== SUPPLIED MATERIAL

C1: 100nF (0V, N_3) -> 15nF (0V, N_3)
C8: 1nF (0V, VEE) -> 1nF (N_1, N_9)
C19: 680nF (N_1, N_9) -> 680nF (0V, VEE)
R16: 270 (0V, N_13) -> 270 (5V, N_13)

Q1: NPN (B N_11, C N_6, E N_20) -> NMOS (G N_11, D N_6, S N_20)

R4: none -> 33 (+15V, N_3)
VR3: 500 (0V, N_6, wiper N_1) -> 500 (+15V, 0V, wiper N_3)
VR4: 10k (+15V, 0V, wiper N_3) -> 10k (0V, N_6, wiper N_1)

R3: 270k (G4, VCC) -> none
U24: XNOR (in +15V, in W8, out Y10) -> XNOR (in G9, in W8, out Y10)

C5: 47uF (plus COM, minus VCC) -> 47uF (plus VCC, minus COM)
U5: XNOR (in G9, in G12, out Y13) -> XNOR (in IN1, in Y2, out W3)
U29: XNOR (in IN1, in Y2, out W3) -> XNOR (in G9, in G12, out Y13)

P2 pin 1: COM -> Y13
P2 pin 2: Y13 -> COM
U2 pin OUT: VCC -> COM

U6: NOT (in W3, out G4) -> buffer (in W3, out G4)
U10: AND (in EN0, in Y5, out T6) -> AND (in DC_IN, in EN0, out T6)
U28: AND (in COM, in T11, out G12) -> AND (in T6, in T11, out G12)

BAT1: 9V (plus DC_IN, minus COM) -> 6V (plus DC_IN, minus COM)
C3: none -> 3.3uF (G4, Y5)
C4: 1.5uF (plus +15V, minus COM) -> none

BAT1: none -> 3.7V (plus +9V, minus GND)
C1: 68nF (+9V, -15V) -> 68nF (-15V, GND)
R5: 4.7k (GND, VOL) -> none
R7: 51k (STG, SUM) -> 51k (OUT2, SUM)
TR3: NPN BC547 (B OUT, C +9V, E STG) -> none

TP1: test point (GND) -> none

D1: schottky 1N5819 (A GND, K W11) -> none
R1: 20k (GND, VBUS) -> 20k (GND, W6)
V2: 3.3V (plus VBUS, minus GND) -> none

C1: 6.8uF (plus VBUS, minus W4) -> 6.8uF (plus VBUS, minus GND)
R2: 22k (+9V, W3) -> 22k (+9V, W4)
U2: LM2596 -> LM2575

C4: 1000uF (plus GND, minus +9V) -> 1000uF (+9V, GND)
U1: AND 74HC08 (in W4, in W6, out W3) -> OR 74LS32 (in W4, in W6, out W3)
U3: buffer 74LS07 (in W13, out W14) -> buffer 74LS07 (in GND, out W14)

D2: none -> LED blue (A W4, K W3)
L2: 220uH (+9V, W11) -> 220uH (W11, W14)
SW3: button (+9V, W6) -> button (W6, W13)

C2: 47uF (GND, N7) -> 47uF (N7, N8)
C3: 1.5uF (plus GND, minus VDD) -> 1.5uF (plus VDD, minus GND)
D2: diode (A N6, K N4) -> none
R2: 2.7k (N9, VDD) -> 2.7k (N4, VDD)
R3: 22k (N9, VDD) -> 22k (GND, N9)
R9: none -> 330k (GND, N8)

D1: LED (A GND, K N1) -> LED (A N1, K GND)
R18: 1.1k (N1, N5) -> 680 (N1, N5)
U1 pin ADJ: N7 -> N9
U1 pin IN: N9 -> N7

====

• **DIRECTIONS FOR THIS TASK**: Every line above that holds the word "plus" should be copied out.

• **WRITTEN SOLUTION**:
C5: 47uF (plus COM, minus VCC) -> 47uF (plus VCC, minus COM)
BAT1: 9V (plus DC_IN, minus COM) -> 6V (plus DC_IN, minus COM)
C4: 1.5uF (plus +15V, minus COM) -> none
BAT1: none -> 3.7V (plus +9V, minus GND)
V2: 3.3V (plus VBUS, minus GND) -> none
C1: 6.8uF (plus VBUS, minus W4) -> 6.8uF (plus VBUS, minus GND)
C4: 1000uF (plus GND, minus +9V) -> 1000uF (+9V, GND)
C3: 1.5uF (plus GND, minus VDD) -> 1.5uF (plus VDD, minus GND)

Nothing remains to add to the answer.